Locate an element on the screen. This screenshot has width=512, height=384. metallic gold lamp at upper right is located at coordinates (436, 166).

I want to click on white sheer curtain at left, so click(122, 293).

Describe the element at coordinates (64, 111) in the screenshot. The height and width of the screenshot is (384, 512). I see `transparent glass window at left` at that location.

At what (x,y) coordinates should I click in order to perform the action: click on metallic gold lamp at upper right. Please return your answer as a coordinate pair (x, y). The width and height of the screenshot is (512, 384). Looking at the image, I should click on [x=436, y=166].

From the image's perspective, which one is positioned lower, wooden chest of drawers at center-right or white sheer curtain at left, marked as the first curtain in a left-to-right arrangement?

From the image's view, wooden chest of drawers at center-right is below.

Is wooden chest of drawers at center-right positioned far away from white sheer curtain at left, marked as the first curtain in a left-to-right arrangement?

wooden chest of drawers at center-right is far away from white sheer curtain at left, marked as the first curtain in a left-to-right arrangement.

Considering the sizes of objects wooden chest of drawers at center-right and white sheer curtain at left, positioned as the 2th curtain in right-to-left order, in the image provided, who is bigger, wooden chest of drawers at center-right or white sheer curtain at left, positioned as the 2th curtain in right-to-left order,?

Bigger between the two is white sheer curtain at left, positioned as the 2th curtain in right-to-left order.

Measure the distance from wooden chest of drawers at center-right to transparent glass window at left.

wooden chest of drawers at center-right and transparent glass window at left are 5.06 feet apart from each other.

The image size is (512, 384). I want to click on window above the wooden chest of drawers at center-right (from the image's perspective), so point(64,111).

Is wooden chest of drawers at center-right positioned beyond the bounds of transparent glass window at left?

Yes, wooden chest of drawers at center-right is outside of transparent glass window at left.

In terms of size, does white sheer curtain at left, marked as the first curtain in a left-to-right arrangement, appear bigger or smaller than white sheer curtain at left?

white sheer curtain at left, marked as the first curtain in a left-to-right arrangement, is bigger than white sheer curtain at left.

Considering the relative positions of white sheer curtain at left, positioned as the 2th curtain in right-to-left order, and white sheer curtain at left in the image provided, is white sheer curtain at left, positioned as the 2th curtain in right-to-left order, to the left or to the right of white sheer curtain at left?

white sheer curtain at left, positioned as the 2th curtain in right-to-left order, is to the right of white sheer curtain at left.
----
__Task details__:
Please copy all of the material above word for word, from its first line to its last.

__Solution__:
Locate an element on the screen. This screenshot has width=512, height=384. metallic gold lamp at upper right is located at coordinates (436, 166).

I want to click on white sheer curtain at left, so click(122, 293).

Describe the element at coordinates (64, 111) in the screenshot. The height and width of the screenshot is (384, 512). I see `transparent glass window at left` at that location.

At what (x,y) coordinates should I click in order to perform the action: click on metallic gold lamp at upper right. Please return your answer as a coordinate pair (x, y). The width and height of the screenshot is (512, 384). Looking at the image, I should click on [x=436, y=166].

From the image's perspective, which one is positioned lower, wooden chest of drawers at center-right or white sheer curtain at left, marked as the first curtain in a left-to-right arrangement?

From the image's view, wooden chest of drawers at center-right is below.

Is wooden chest of drawers at center-right positioned far away from white sheer curtain at left, marked as the first curtain in a left-to-right arrangement?

wooden chest of drawers at center-right is far away from white sheer curtain at left, marked as the first curtain in a left-to-right arrangement.

Considering the sizes of objects wooden chest of drawers at center-right and white sheer curtain at left, positioned as the 2th curtain in right-to-left order, in the image provided, who is bigger, wooden chest of drawers at center-right or white sheer curtain at left, positioned as the 2th curtain in right-to-left order,?

Bigger between the two is white sheer curtain at left, positioned as the 2th curtain in right-to-left order.

Measure the distance from wooden chest of drawers at center-right to transparent glass window at left.

wooden chest of drawers at center-right and transparent glass window at left are 5.06 feet apart from each other.

The image size is (512, 384). I want to click on window above the wooden chest of drawers at center-right (from the image's perspective), so point(64,111).

Is wooden chest of drawers at center-right positioned beyond the bounds of transparent glass window at left?

Yes, wooden chest of drawers at center-right is outside of transparent glass window at left.

In terms of size, does white sheer curtain at left, marked as the first curtain in a left-to-right arrangement, appear bigger or smaller than white sheer curtain at left?

white sheer curtain at left, marked as the first curtain in a left-to-right arrangement, is bigger than white sheer curtain at left.

Considering the relative positions of white sheer curtain at left, positioned as the 2th curtain in right-to-left order, and white sheer curtain at left in the image provided, is white sheer curtain at left, positioned as the 2th curtain in right-to-left order, to the left or to the right of white sheer curtain at left?

white sheer curtain at left, positioned as the 2th curtain in right-to-left order, is to the right of white sheer curtain at left.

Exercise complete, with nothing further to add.